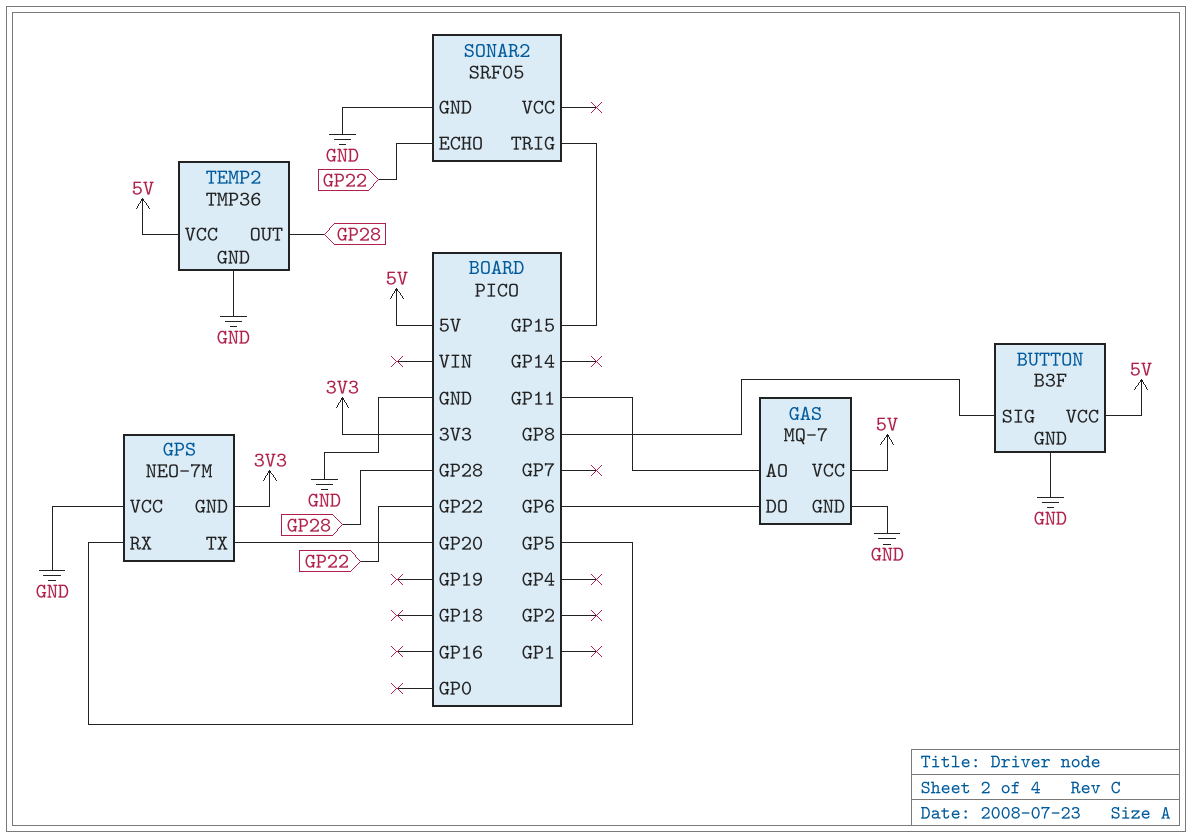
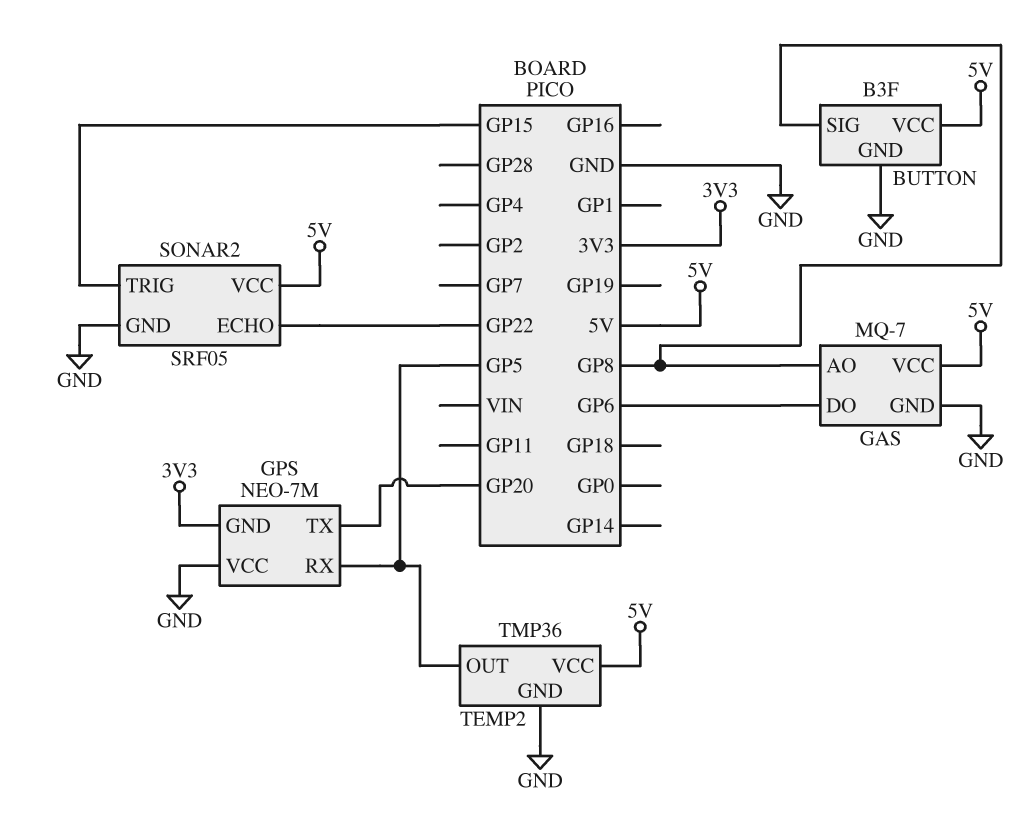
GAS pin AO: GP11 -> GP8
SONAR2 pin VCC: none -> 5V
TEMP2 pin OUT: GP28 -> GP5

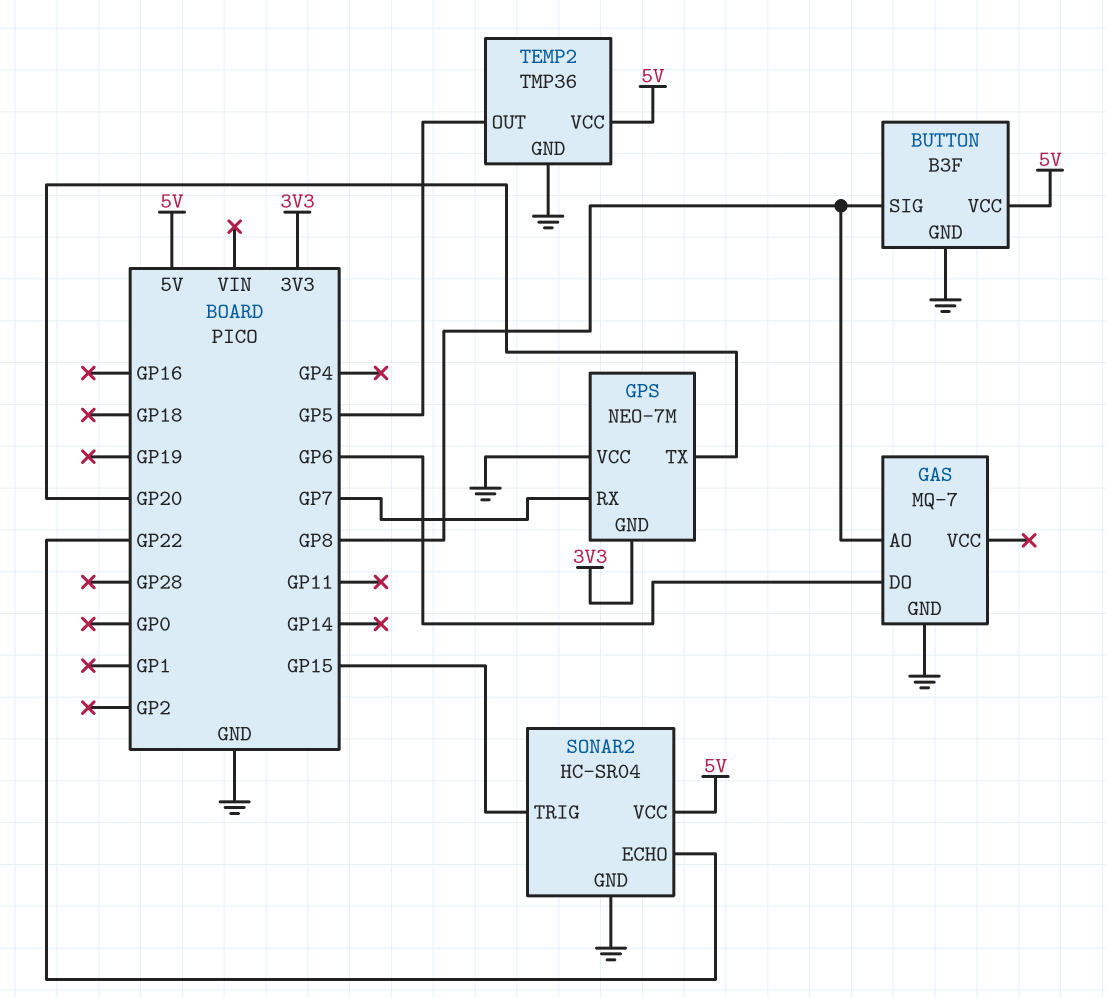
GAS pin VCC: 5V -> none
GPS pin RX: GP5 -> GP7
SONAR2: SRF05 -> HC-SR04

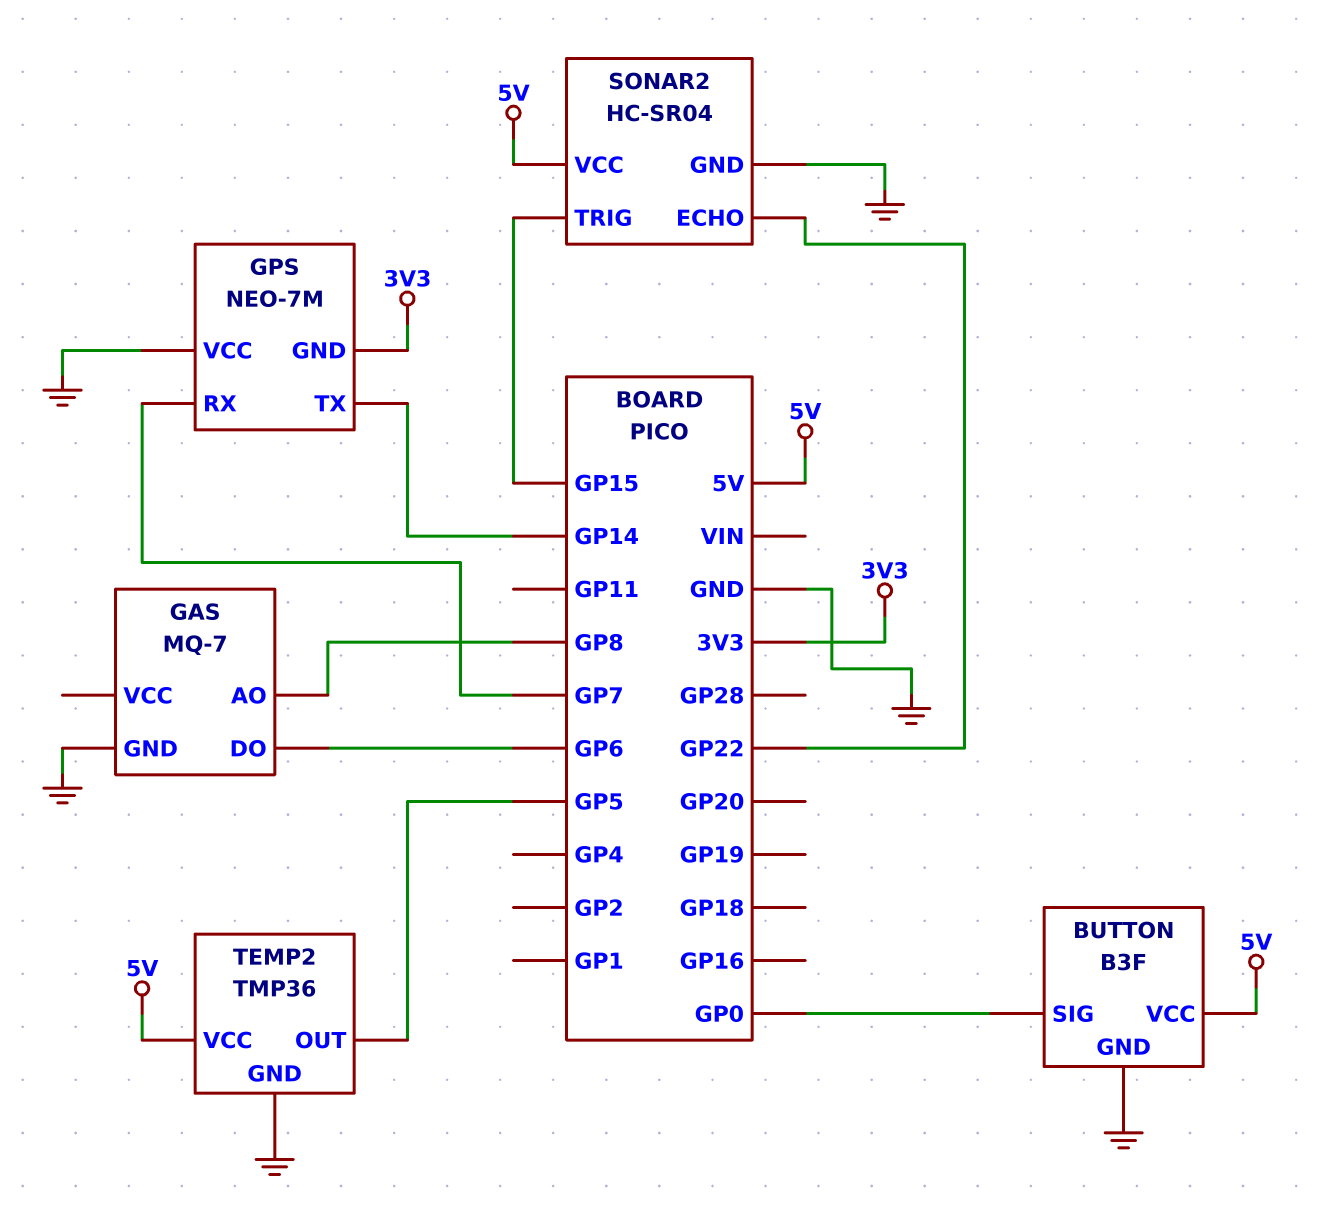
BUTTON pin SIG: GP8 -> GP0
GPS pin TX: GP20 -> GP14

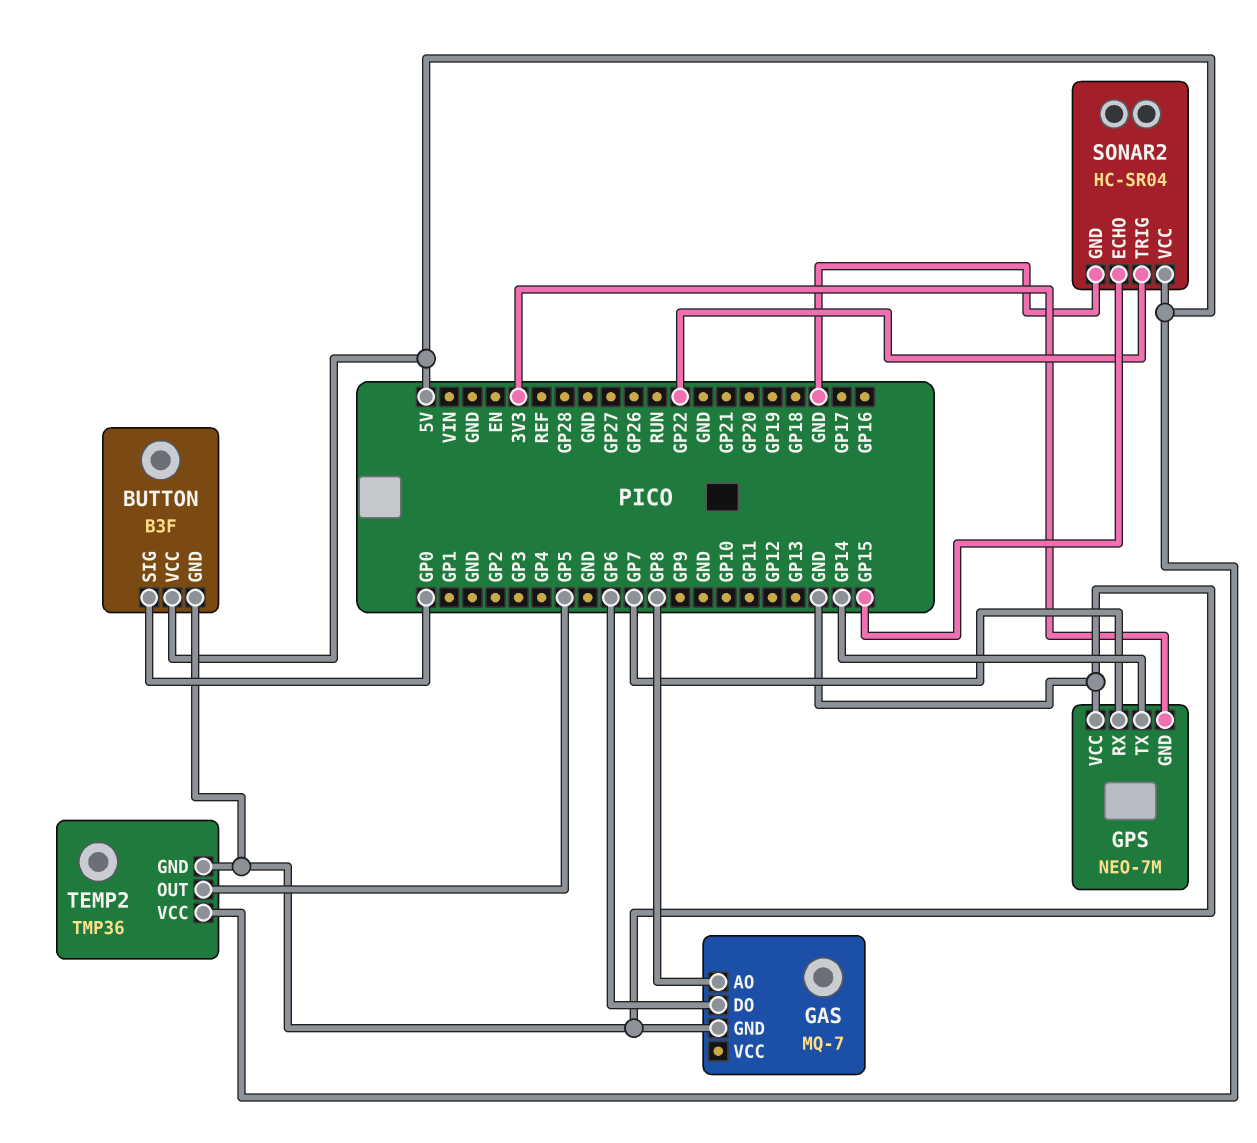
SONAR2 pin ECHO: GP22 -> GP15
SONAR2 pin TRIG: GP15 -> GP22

...

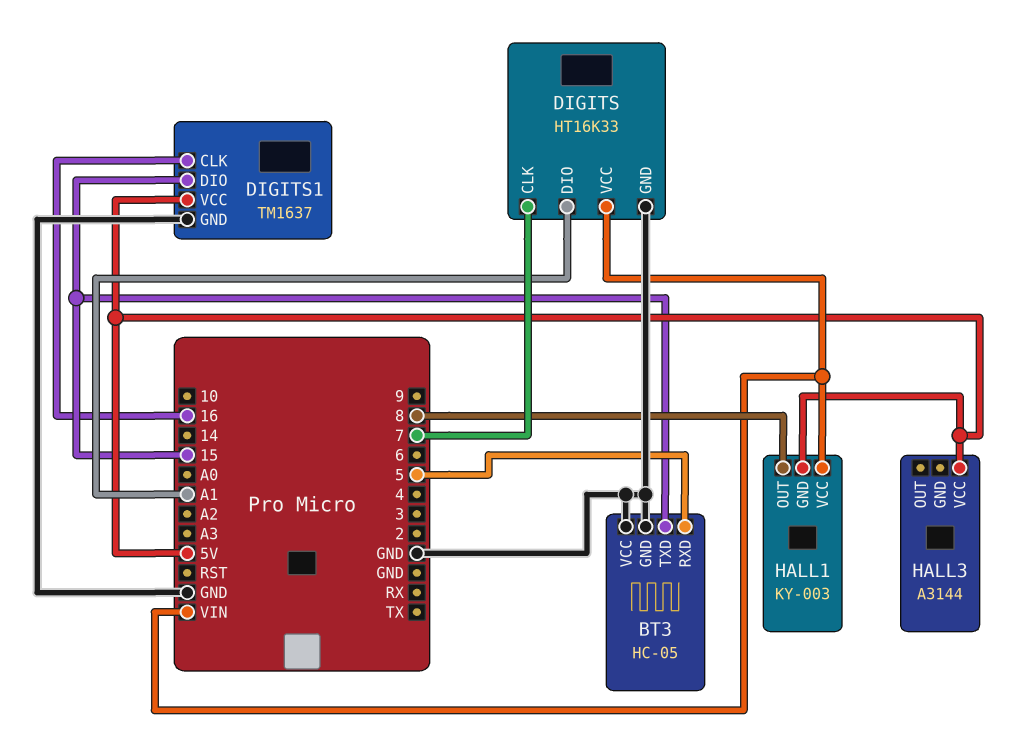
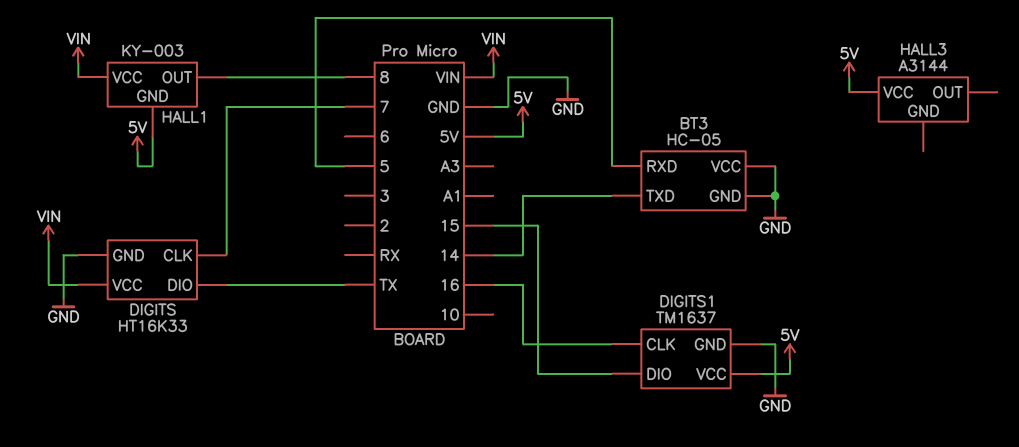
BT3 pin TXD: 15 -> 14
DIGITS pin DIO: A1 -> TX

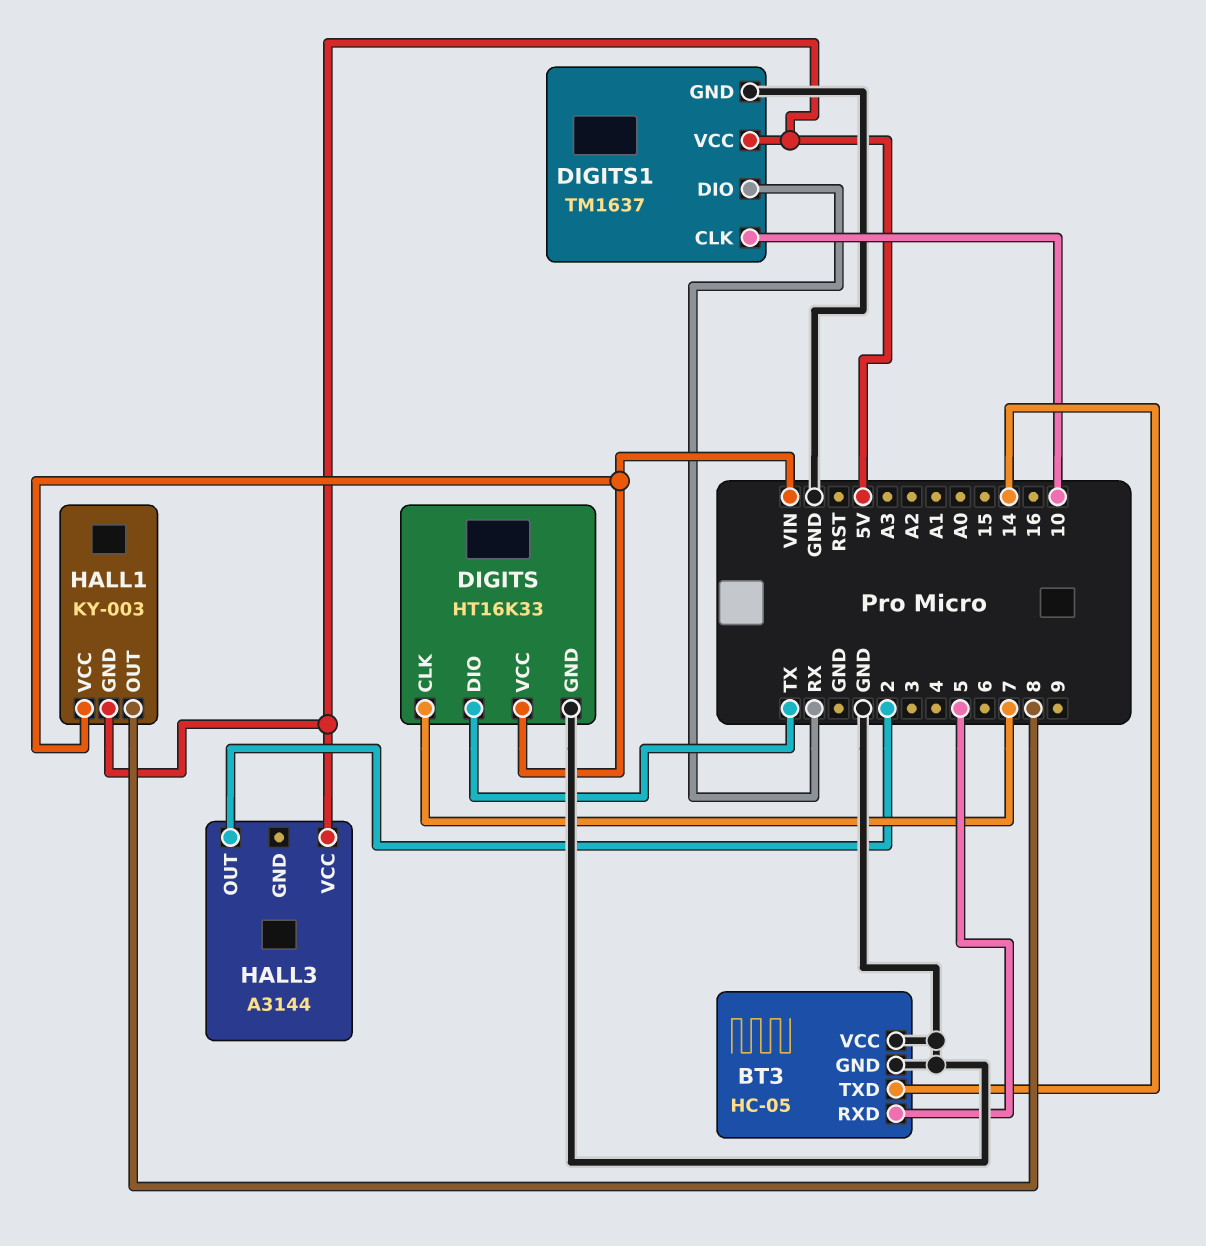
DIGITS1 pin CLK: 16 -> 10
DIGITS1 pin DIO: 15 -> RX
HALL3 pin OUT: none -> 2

## What this task involves
Using the entries above, return exactly the lines from the line with "DIGITS1 pin CLK: 16 -> 10" to the line with "HALL3 pin OUT: none -> 2", counting both of those lines.

## Output for this exercise
DIGITS1 pin CLK: 16 -> 10
DIGITS1 pin DIO: 15 -> RX
HALL3 pin OUT: none -> 2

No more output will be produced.